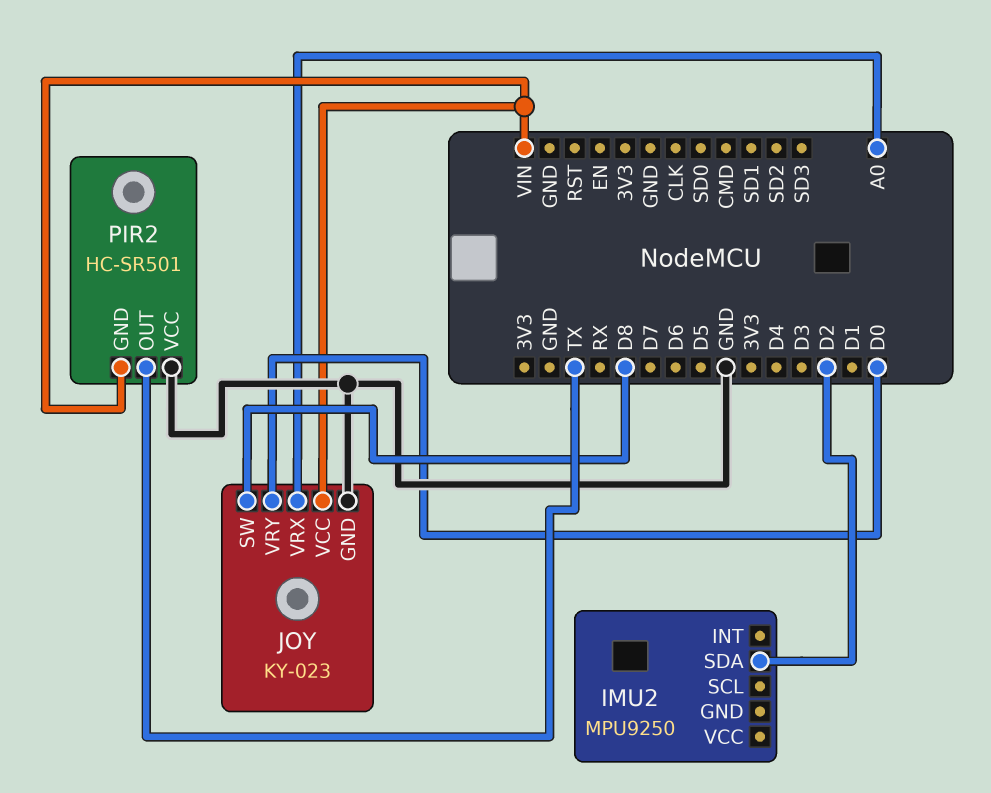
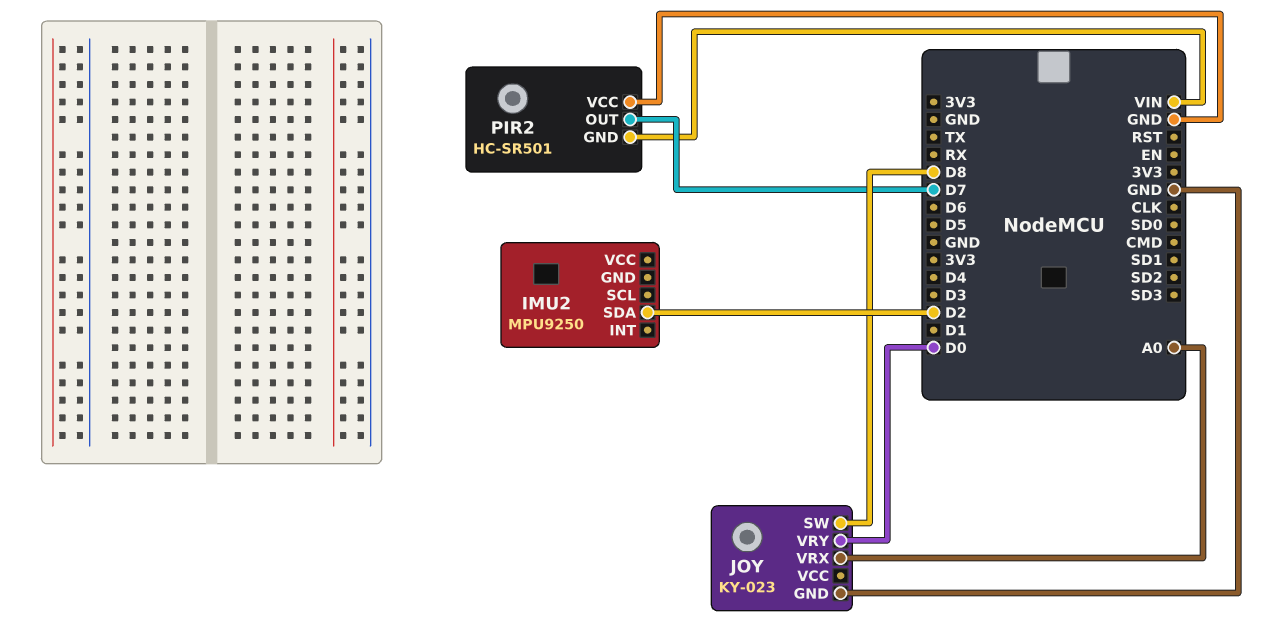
JOY pin VCC: VIN -> none
PIR2 pin OUT: TX -> D7

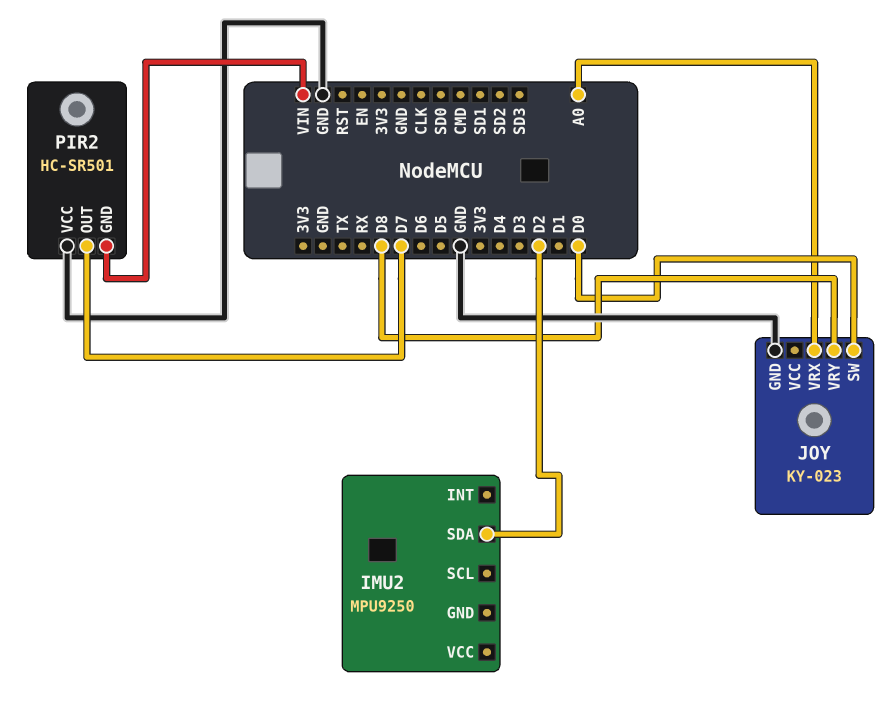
JOY pin SW: D8 -> D0
JOY pin VRY: D0 -> D8

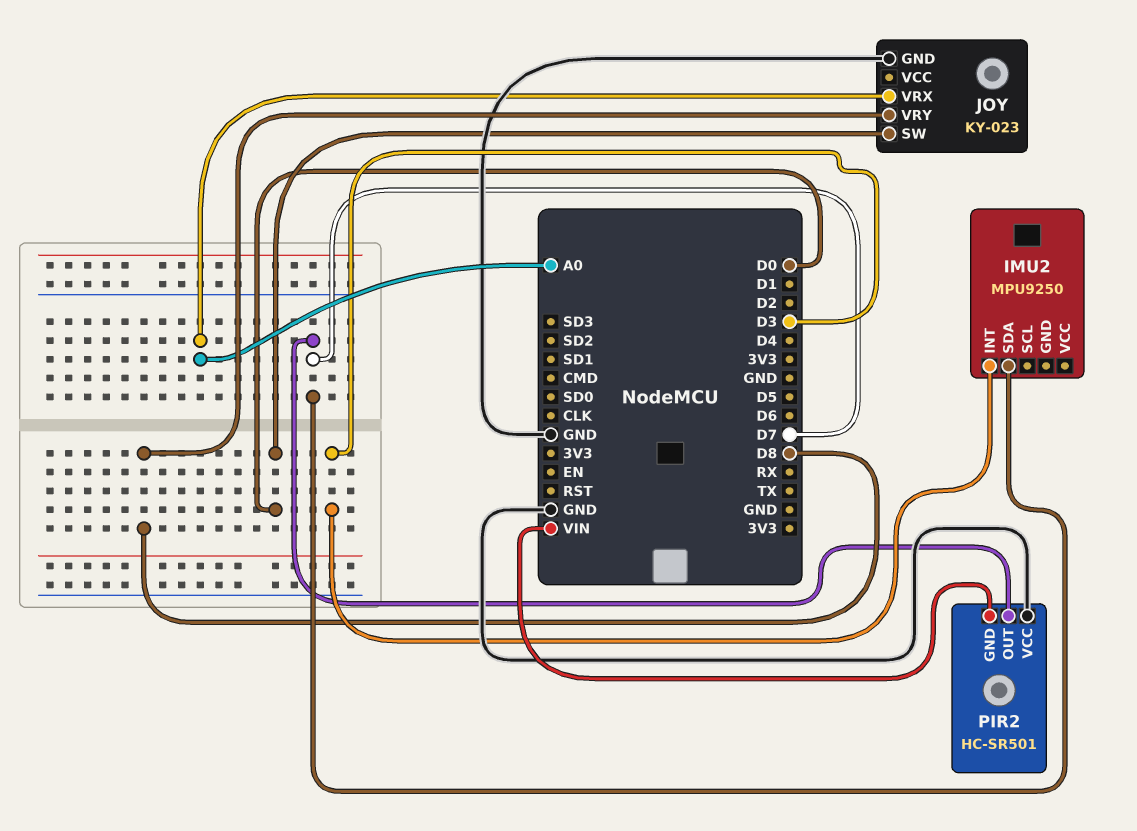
IMU2 pin INT: none -> D3
IMU2 pin SDA: D2 -> D7

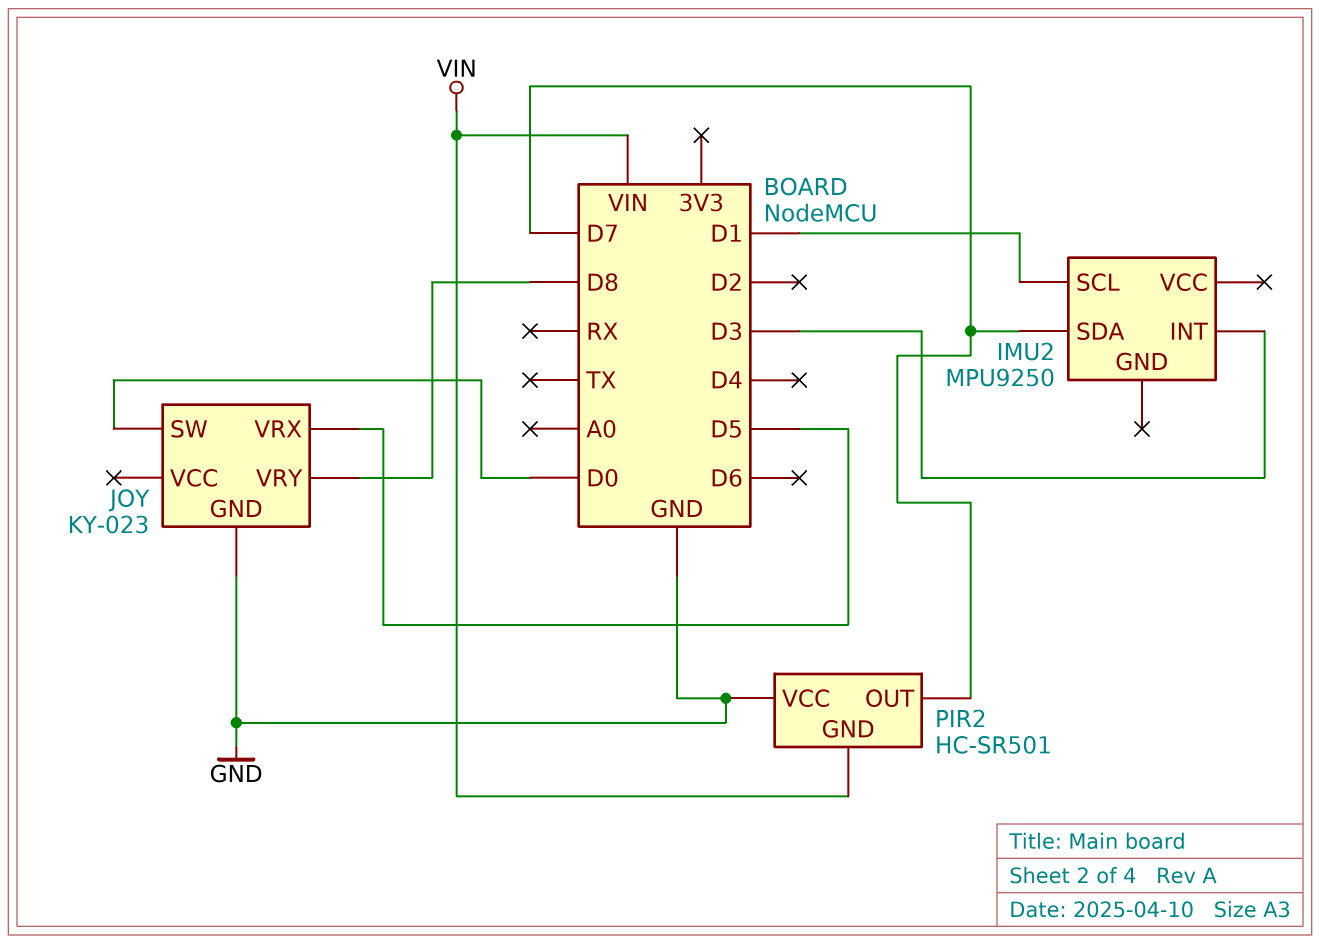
IMU2 pin SCL: none -> D1
JOY pin VRX: A0 -> D5

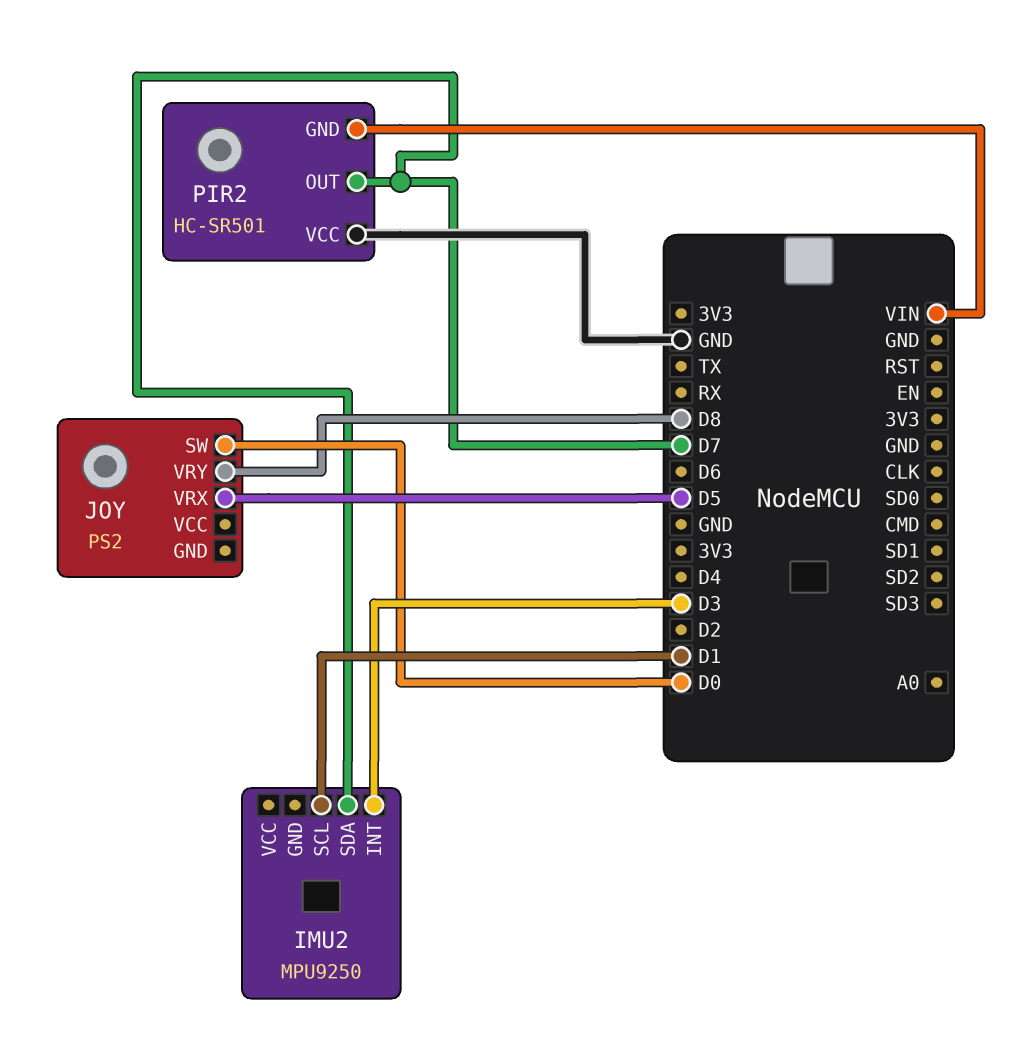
JOY: KY-023 -> PS2
JOY pin GND: GND -> none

============================================================

Work item: Please copy the data shown above precisely, leaving the images out.

Expected answer:
JOY pin VCC: VIN -> none
PIR2 pin OUT: TX -> D7

JOY pin SW: D8 -> D0
JOY pin VRY: D0 -> D8

IMU2 pin INT: none -> D3
IMU2 pin SDA: D2 -> D7

IMU2 pin SCL: none -> D1
JOY pin VRX: A0 -> D5

JOY: KY-023 -> PS2
JOY pin GND: GND -> none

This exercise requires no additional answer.